To be done » Can you output every line of the items below as a JSON list of strings, one string per line, with blank lines and the pictures left out?

[Spatial relation data]
□ □ □ □ □ □ □

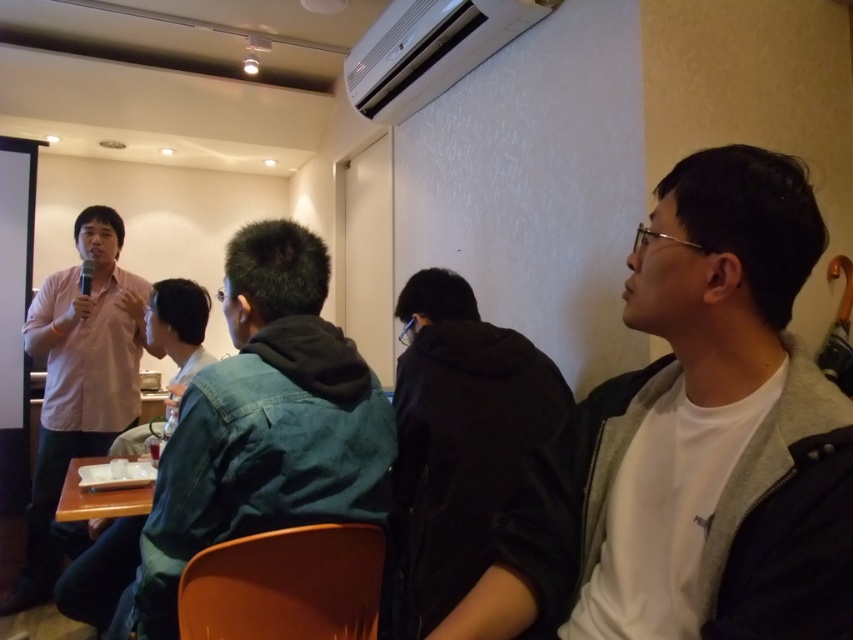
Question: Among these points, which one is farthest from the camera?

Choices:
 (A) (524, 3)
 (B) (70, 522)
 (C) (142, 506)
 (D) (399, 470)

Answer: (B)

Question: Observing the image, what is the correct spatial positioning of black matte jacket at center in reference to yellow wood tray at lower left?

Choices:
 (A) below
 (B) above

Answer: (B)

Question: Which point is farther to the camera?

Choices:
 (A) (128, 512)
 (B) (523, 28)

Answer: (B)

Question: Can you confirm if white matte jacket at center is wider than yellow wood tray at lower left?

Choices:
 (A) no
 (B) yes

Answer: (A)

Question: Among these points, which one is nearest to the camera?

Choices:
 (A) (143, 291)
 (B) (144, 525)

Answer: (B)

Question: Is white matte jacket at center wider than yellow wood tray at lower left?

Choices:
 (A) yes
 (B) no

Answer: (B)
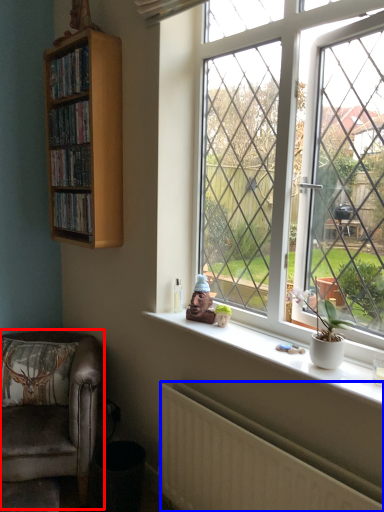
Question: Which object is closer to the camera taking this photo, chair (highlighted by a red box) or radiator (highlighted by a blue box)?

Choices:
 (A) chair
 (B) radiator

Answer: (B)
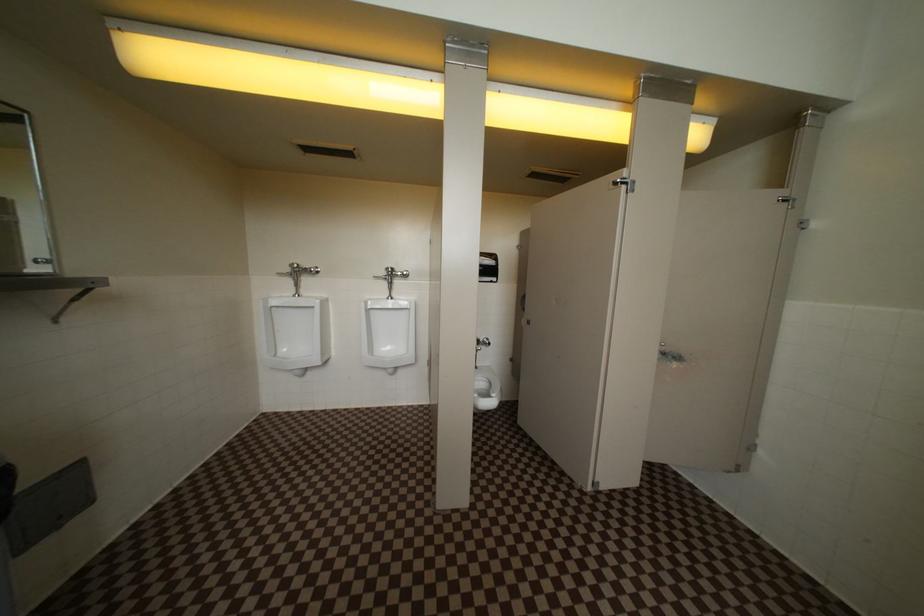
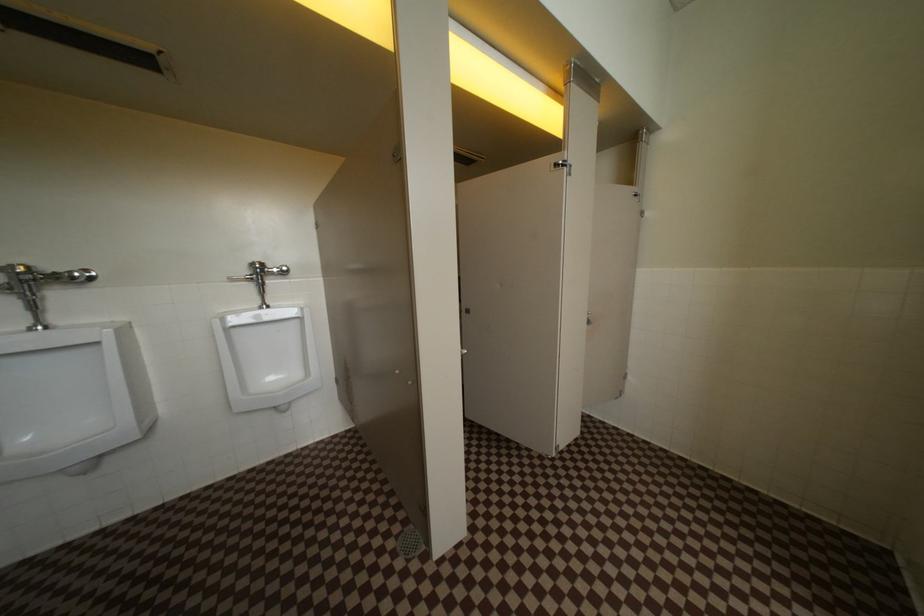
Which direction would the cameraman need to move to produce the second image?

The cameraman moved toward left, forward.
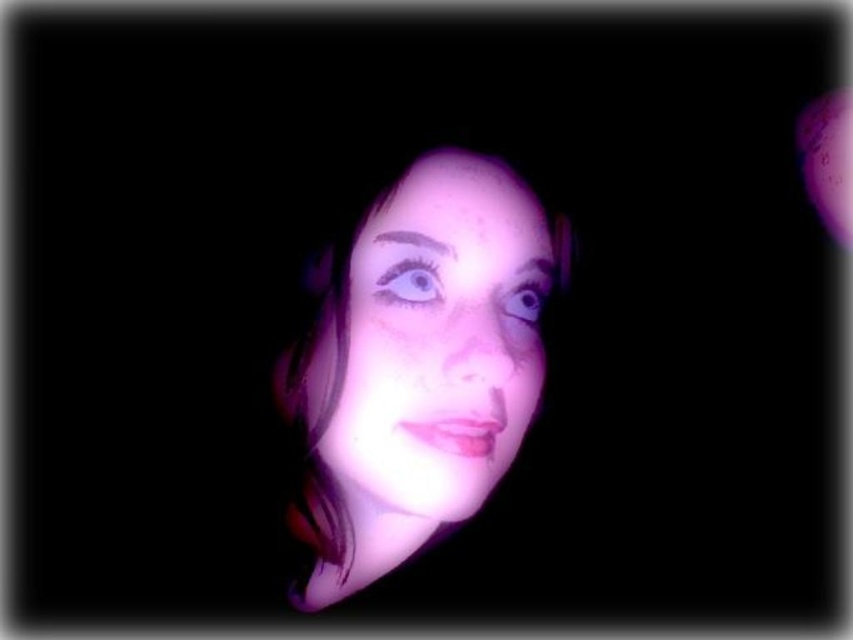
Question: Does purple glossy eye at upper center appear on the right side of shiny blue eye at center?

Choices:
 (A) yes
 (B) no

Answer: (B)

Question: Which point is farther to the camera?

Choices:
 (A) (419, 291)
 (B) (525, 291)
 (C) (426, 323)

Answer: (B)

Question: Which object appears farthest from the camera in this image?

Choices:
 (A) shiny blue eye at center
 (B) purple matte face at center
 (C) purple glossy eye at upper center

Answer: (A)

Question: Is purple matte face at center above shiny blue eye at center?

Choices:
 (A) no
 (B) yes

Answer: (A)

Question: Can you confirm if purple glossy eye at upper center is positioned above shiny blue eye at center?

Choices:
 (A) no
 (B) yes

Answer: (B)

Question: Which object is positioned farthest from the purple glossy eye at upper center?

Choices:
 (A) purple matte face at center
 (B) shiny blue eye at center

Answer: (B)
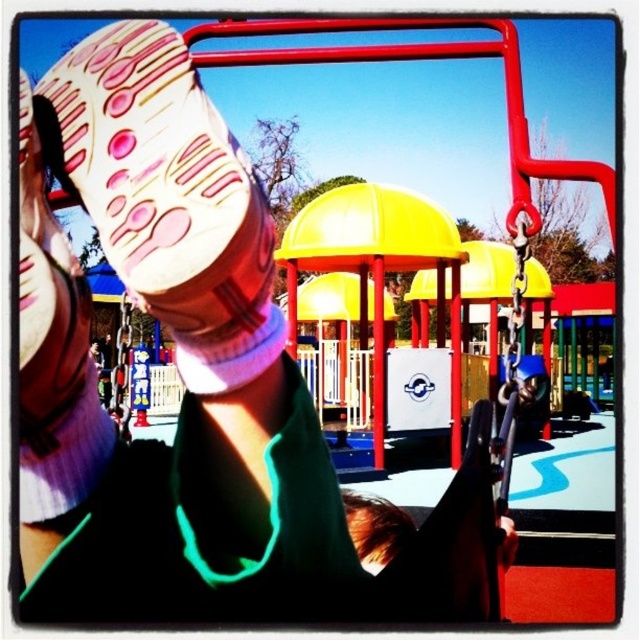
Measure the distance between pink fabric sock at upper left and camera.

They are 18.39 inches apart.

Which is in front, point (102, 116) or point (349, 520)?

Positioned in front is point (102, 116).

Who is more distant from viewer, (164, 81) or (348, 497)?

Point (348, 497)

At what (x,y) coordinates should I click in order to perform the action: click on pink fabric sock at upper left. Please return your answer as a coordinate pair (x, y). This screenshot has width=640, height=640. Looking at the image, I should click on (170, 198).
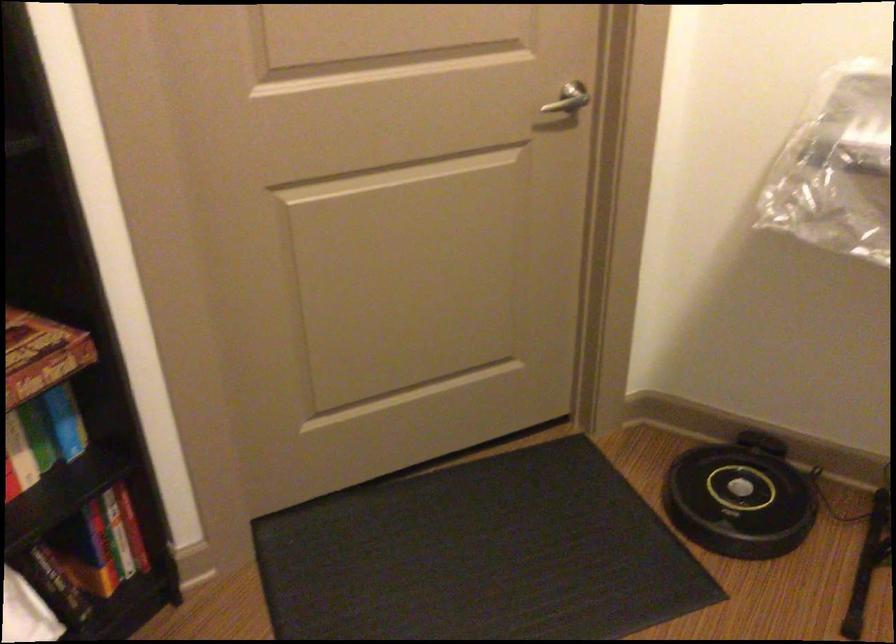
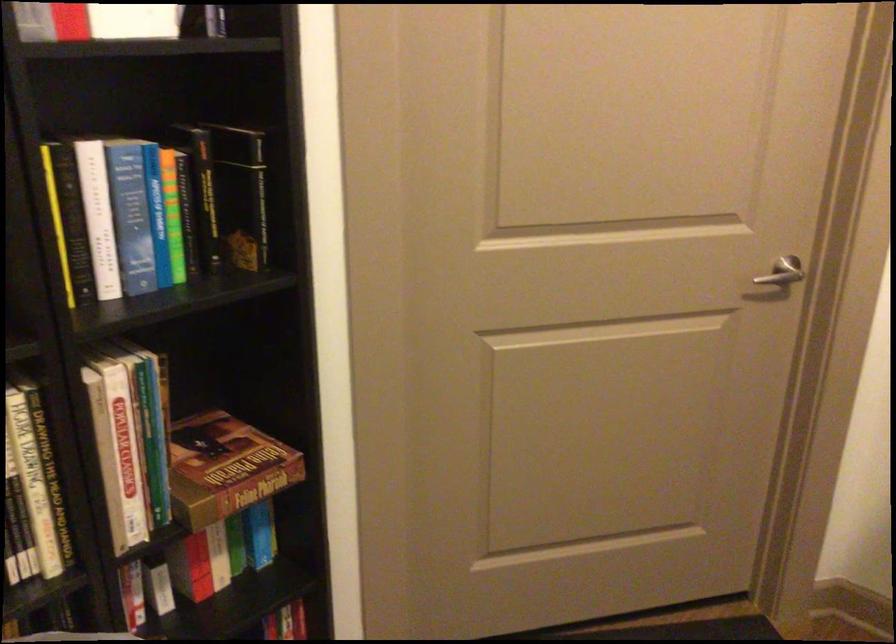
The point at (565, 102) is marked in the first image. Where is the corresponding point in the second image?

(781, 272)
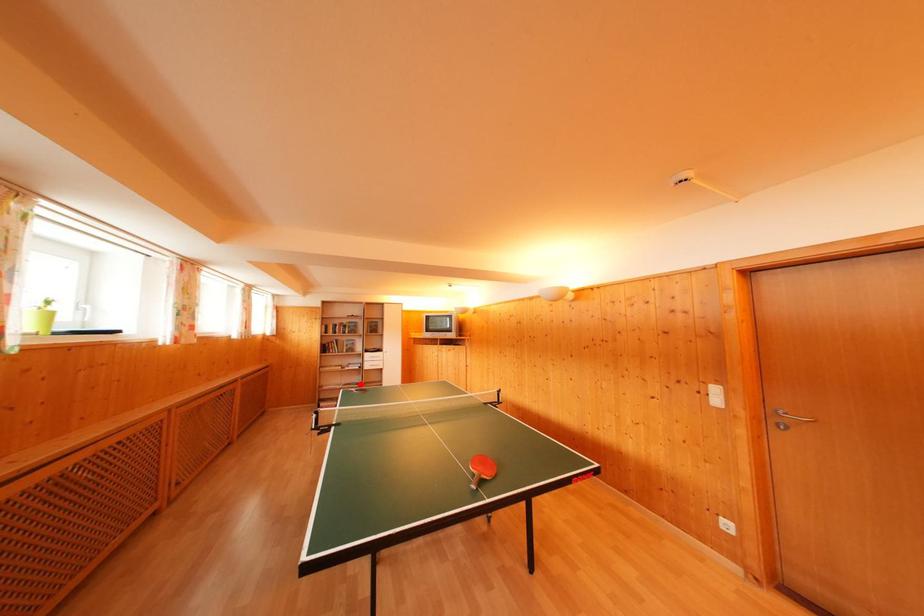
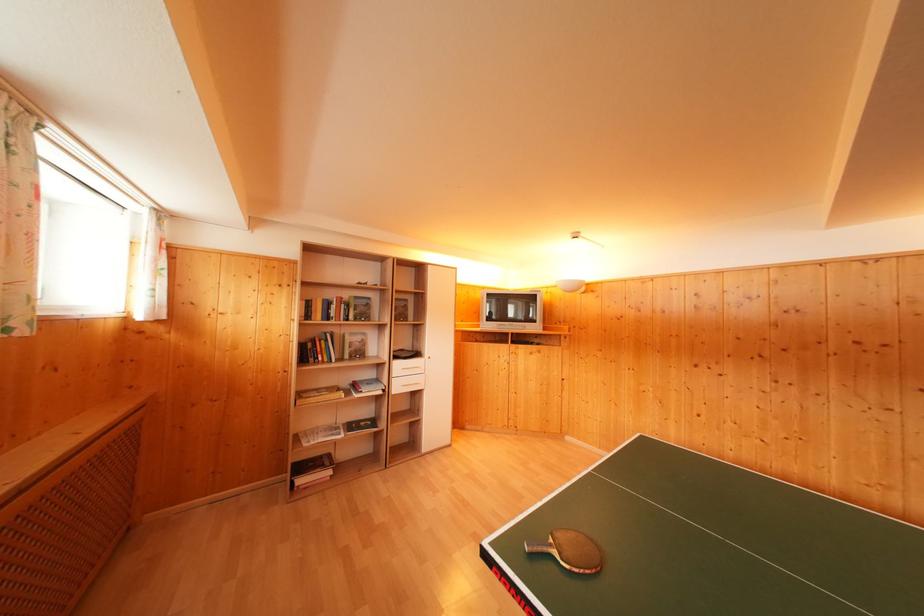
Question: I am providing you with two images of the same scene from different viewpoints. Image1 has a red point marked. In image2, the corresponding 3D location appears at what relative position? Reply with the corresponding letter.

Choices:
 (A) Closer
 (B) Farther

Answer: (B)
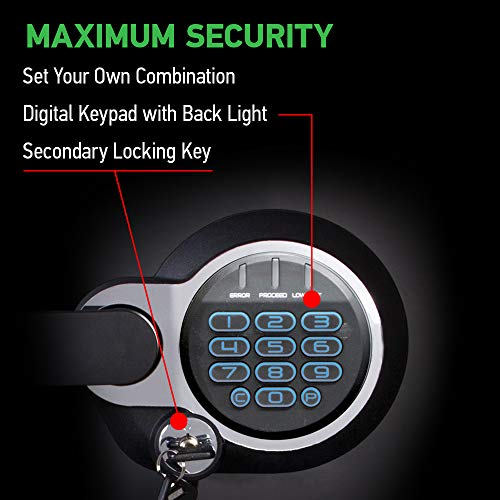
At what (x,y) coordinates should I click in order to perform the action: click on keypad. Please return your answer as a coordinate pair (x, y). Looking at the image, I should click on (111, 118).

□ □ □ □ □ □ □

Response to this exercise »
[
  "Question: Among these points, which one is farthest from the camera?",
  "Choices:",
  " (A) (524, 3)",
  " (B) (70, 522)",
  " (C) (142, 506)",
  " (D) (399, 470)",
  "Answer: (B)",
  "Question: Observing the image, what is the correct spatial positioning of black matte jacket at center in reference to yellow wood tray at lower left?",
  "Choices:",
  " (A) below",
  " (B) above",
  "Answer: (B)",
  "Question: Which point is farther to the camera?",
  "Choices:",
  " (A) (128, 512)",
  " (B) (523, 28)",
  "Answer: (B)",
  "Question: Can you confirm if white matte jacket at center is wider than yellow wood tray at lower left?",
  "Choices:",
  " (A) no",
  " (B) yes",
  "Answer: (A)",
  "Question: Among these points, which one is nearest to the camera?",
  "Choices:",
  " (A) (143, 291)",
  " (B) (144, 525)",
  "Answer: (B)",
  "Question: Is white matte jacket at center wider than yellow wood tray at lower left?",
  "Choices:",
  " (A) yes",
  " (B) no",
  "Answer: (B)",
  "Question: Which object is closer to the camera taking this photo, chair (highlighted by a red box) or radiator (highlighted by a blue box)?",
  "Choices:",
  " (A) chair",
  " (B) radiator",
  "Answer: (B)",
  "Which direction would the cameraman need to move to produce the second image?",
  "The cameraman moved toward left, forward.",
  "Question: Does purple glossy eye at upper center appear on the right side of shiny blue eye at center?",
  "Choices:",
  " (A) yes",
  " (B) no",
  "Answer: (B)",
  "Question: Which point is farther to the camera?",
  "Choices:",
  " (A) (419, 291)",
  " (B) (525, 291)",
  " (C) (426, 323)",
  "Answer: (B)",
  "Question: Which object appears farthest from the camera in this image?",
  "Choices:",
  " (A) shiny blue eye at center",
  " (B) purple matte face at center",
  " (C) purple glossy eye at upper center",
  "Answer: (A)",
  "Question: Is purple matte face at center above shiny blue eye at center?",
  "Choices:",
  " (A) no",
  " (B) yes",
  "Answer: (A)",
  "Question: Can you confirm if purple glossy eye at upper center is positioned above shiny blue eye at center?",
  "Choices:",
  " (A) no",
  " (B) yes",
  "Answer: (B)",
  "Question: Which object is positioned farthest from the purple glossy eye at upper center?",
  "Choices:",
  " (A) purple matte face at center",
  " (B) shiny blue eye at center",
  "Answer: (B)",
  "Measure the distance between pink fabric sock at upper left and camera.",
  "They are 18.39 inches apart.",
  "Which is in front, point (102, 116) or point (349, 520)?",
  "Positioned in front is point (102, 116).",
  "Who is more distant from viewer, (164, 81) or (348, 497)?",
  "Point (348, 497)",
  "At what (x,y) coordinates should I click in order to perform the action: click on pink fabric sock at upper left. Please return your answer as a coordinate pair (x, y). This screenshot has width=640, height=640. Looking at the image, I should click on (170, 198).",
  "The point at (565, 102) is marked in the first image. Where is the corresponding point in the second image?",
  "(781, 272)",
  "Question: I am providing you with two images of the same scene from different viewpoints. Image1 has a red point marked. In image2, the corresponding 3D location appears at what relative position? Reply with the corresponding letter.",
  "Choices:",
  " (A) Closer",
  " (B) Farther",
  "Answer: (B)",
  "At what (x,y) coordinates should I click in order to perform the action: click on keypad. Please return your answer as a coordinate pair (x, y). Looking at the image, I should click on (111, 118)."
]